*AVAILABLE DATA*
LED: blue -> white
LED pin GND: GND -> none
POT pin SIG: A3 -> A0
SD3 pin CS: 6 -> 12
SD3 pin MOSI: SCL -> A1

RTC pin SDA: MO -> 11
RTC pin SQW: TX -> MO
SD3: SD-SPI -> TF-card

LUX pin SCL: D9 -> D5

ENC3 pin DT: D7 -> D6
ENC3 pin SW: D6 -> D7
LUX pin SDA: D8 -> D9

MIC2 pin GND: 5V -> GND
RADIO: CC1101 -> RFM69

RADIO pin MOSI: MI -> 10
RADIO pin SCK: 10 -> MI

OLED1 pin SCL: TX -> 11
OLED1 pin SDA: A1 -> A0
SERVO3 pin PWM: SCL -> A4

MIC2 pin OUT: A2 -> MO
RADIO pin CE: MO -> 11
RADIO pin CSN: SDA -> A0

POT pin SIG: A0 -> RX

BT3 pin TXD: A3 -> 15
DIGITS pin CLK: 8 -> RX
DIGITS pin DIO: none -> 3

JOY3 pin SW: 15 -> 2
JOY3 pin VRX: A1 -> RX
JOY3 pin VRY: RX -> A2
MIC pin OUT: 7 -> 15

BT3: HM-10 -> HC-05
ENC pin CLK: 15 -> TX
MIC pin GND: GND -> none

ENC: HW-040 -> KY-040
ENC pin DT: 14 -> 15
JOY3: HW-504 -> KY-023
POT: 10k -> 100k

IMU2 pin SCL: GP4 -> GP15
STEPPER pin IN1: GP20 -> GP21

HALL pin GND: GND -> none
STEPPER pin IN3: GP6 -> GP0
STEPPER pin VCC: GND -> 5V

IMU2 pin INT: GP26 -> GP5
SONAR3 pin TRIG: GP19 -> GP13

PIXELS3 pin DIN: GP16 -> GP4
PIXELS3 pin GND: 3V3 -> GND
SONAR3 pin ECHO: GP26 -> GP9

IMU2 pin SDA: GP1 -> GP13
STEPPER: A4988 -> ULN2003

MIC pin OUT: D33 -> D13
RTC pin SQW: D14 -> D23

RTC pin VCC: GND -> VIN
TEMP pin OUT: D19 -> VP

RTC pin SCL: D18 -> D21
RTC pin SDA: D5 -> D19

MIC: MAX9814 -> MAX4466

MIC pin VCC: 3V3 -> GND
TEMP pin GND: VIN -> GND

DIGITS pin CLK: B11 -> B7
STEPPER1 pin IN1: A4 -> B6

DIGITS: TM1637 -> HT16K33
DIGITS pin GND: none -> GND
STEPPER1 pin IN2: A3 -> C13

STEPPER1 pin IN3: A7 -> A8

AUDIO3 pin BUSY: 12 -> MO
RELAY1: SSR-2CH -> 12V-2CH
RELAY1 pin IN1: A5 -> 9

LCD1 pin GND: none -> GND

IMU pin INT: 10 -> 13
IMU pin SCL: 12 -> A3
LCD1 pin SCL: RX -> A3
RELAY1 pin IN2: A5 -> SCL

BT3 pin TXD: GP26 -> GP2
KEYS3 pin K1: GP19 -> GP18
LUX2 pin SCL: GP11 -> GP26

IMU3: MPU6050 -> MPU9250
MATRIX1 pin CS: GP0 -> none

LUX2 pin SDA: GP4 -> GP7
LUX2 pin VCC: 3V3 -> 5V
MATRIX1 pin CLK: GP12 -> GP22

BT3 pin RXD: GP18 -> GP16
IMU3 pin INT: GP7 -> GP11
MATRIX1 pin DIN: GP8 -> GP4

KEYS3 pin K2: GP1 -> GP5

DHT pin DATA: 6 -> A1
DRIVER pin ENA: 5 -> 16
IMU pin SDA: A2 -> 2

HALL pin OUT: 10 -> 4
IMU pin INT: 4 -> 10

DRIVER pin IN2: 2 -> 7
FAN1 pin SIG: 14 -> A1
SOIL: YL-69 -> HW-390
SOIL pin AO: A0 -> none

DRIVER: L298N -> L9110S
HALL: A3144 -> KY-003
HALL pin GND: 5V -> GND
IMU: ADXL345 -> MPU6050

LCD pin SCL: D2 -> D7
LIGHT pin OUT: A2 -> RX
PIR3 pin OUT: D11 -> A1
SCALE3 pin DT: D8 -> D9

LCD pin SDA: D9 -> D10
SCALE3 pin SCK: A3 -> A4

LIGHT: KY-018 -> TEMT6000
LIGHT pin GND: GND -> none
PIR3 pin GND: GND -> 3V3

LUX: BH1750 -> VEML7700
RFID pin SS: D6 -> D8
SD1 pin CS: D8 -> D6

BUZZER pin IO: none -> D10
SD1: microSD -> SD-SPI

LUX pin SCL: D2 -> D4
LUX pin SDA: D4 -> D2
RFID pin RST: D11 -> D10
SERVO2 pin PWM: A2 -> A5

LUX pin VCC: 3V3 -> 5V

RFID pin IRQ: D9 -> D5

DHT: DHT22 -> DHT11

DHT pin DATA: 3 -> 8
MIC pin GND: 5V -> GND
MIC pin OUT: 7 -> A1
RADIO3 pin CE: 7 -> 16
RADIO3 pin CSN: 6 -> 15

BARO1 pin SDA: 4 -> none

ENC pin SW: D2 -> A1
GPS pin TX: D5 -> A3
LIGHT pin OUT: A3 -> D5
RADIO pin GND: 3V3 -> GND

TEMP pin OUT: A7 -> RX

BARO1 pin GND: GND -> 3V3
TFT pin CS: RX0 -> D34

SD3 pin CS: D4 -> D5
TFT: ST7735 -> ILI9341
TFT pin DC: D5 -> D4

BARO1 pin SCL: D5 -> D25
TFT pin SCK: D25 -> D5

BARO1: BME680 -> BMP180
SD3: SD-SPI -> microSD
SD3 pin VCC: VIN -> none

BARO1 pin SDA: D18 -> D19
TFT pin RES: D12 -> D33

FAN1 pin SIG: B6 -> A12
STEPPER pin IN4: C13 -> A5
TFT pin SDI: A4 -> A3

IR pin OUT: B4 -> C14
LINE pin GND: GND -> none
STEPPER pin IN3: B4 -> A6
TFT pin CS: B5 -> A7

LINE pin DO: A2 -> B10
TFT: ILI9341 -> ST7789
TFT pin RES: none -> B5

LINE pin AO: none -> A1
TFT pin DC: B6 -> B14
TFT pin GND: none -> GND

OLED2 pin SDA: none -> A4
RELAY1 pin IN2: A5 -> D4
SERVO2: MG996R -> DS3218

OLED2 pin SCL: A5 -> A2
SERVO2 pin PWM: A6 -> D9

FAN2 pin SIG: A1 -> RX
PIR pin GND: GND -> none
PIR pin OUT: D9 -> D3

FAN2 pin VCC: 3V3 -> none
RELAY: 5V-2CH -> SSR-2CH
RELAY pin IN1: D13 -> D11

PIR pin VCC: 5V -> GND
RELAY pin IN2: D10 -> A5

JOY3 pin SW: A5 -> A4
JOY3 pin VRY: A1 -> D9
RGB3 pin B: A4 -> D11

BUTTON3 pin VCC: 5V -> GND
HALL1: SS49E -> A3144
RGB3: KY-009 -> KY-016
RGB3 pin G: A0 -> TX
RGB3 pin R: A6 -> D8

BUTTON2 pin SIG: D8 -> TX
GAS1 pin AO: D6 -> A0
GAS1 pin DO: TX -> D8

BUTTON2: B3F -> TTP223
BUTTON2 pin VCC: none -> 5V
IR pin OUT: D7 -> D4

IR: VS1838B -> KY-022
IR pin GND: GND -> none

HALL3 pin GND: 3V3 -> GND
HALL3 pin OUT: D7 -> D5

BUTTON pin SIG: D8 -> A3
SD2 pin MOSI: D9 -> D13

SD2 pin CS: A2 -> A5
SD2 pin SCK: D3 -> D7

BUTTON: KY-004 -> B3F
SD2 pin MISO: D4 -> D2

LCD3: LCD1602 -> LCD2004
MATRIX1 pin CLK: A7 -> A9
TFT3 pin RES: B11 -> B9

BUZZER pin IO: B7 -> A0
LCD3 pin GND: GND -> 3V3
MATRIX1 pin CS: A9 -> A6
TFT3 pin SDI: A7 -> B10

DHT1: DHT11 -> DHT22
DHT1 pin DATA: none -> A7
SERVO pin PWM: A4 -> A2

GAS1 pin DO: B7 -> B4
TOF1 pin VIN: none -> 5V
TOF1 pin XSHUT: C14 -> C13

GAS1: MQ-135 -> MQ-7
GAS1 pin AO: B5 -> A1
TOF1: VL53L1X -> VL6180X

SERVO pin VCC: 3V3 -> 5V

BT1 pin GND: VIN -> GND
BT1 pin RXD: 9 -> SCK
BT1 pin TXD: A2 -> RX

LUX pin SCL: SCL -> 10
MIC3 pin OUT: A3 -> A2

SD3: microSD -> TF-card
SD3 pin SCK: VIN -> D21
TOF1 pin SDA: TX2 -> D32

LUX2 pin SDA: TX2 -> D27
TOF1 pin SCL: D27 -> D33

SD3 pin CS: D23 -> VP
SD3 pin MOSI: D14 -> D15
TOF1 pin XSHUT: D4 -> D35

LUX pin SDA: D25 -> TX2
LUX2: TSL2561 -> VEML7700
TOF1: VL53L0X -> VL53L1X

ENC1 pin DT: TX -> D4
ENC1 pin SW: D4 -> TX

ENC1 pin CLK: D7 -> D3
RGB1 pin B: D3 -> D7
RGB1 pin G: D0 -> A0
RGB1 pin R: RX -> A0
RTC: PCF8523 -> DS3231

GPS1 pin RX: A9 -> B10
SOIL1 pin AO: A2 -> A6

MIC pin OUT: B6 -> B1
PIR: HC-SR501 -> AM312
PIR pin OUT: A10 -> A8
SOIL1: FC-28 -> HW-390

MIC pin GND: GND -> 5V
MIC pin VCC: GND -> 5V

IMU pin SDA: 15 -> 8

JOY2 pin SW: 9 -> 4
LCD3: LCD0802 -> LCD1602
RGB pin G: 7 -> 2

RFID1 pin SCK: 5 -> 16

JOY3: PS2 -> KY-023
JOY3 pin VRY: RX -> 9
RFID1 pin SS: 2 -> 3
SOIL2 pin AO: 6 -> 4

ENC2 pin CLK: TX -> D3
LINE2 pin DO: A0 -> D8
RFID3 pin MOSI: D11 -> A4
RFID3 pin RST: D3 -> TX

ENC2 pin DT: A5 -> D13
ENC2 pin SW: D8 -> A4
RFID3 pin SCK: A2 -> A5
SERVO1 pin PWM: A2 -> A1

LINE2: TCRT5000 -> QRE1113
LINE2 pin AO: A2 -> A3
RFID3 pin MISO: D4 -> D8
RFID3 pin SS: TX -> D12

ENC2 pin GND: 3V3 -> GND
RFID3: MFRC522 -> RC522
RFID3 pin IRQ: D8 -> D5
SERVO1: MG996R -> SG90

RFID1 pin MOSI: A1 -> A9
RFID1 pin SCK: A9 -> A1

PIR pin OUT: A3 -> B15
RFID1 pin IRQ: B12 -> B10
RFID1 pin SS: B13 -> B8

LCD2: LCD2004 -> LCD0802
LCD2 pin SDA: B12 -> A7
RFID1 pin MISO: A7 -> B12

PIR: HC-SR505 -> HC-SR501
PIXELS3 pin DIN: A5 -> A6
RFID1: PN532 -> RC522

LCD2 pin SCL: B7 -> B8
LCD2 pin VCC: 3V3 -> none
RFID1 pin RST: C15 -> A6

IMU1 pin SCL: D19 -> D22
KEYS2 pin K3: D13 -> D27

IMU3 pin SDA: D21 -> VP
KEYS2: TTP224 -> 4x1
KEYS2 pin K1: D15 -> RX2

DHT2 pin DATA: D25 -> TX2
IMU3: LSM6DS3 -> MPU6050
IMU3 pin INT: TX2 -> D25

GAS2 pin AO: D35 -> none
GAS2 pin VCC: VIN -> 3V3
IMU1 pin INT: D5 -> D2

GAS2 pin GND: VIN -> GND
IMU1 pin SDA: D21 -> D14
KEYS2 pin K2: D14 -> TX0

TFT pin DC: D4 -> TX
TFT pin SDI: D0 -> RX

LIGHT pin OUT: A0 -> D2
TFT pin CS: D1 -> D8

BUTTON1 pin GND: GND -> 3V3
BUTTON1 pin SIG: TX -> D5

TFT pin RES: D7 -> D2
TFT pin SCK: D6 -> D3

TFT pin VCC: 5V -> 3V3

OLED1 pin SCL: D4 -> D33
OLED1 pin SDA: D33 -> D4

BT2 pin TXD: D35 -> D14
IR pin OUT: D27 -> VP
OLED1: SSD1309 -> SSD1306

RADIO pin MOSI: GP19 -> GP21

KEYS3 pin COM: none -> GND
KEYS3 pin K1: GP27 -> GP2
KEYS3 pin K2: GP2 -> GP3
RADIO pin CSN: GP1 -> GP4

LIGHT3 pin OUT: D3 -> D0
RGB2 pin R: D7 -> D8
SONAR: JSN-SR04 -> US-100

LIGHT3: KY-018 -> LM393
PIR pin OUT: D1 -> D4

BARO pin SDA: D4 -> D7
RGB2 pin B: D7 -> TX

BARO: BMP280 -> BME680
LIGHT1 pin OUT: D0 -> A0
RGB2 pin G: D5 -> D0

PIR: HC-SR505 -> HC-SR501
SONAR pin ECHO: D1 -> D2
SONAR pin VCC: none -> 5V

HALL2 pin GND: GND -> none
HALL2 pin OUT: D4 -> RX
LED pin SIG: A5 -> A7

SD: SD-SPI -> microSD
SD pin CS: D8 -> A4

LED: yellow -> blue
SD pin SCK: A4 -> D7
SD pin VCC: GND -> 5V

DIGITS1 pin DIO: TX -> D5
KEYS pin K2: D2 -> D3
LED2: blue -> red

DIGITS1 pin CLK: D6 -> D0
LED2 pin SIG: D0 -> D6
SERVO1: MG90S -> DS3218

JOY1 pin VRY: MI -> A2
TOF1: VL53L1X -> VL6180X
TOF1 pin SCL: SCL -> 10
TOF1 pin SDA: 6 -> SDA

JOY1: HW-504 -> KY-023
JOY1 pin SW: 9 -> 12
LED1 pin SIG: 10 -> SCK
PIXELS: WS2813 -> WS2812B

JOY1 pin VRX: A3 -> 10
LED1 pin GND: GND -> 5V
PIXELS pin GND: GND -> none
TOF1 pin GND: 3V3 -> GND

*WHAT THE TASK REQUIRES*
Would you please repeat exactly the lines above, starting at the line with "TEMP pin OUT: A7 -> RX" and stopping at the line with "LINE pin GND: GND -> none", both included?

*RESULT*
TEMP pin OUT: A7 -> RX

BARO1 pin GND: GND -> 3V3
TFT pin CS: RX0 -> D34

SD3 pin CS: D4 -> D5
TFT: ST7735 -> ILI9341
TFT pin DC: D5 -> D4

BARO1 pin SCL: D5 -> D25
TFT pin SCK: D25 -> D5

BARO1: BME680 -> BMP180
SD3: SD-SPI -> microSD
SD3 pin VCC: VIN -> none

BARO1 pin SDA: D18 -> D19
TFT pin RES: D12 -> D33

FAN1 pin SIG: B6 -> A12
STEPPER pin IN4: C13 -> A5
TFT pin SDI: A4 -> A3

IR pin OUT: B4 -> C14
LINE pin GND: GND -> none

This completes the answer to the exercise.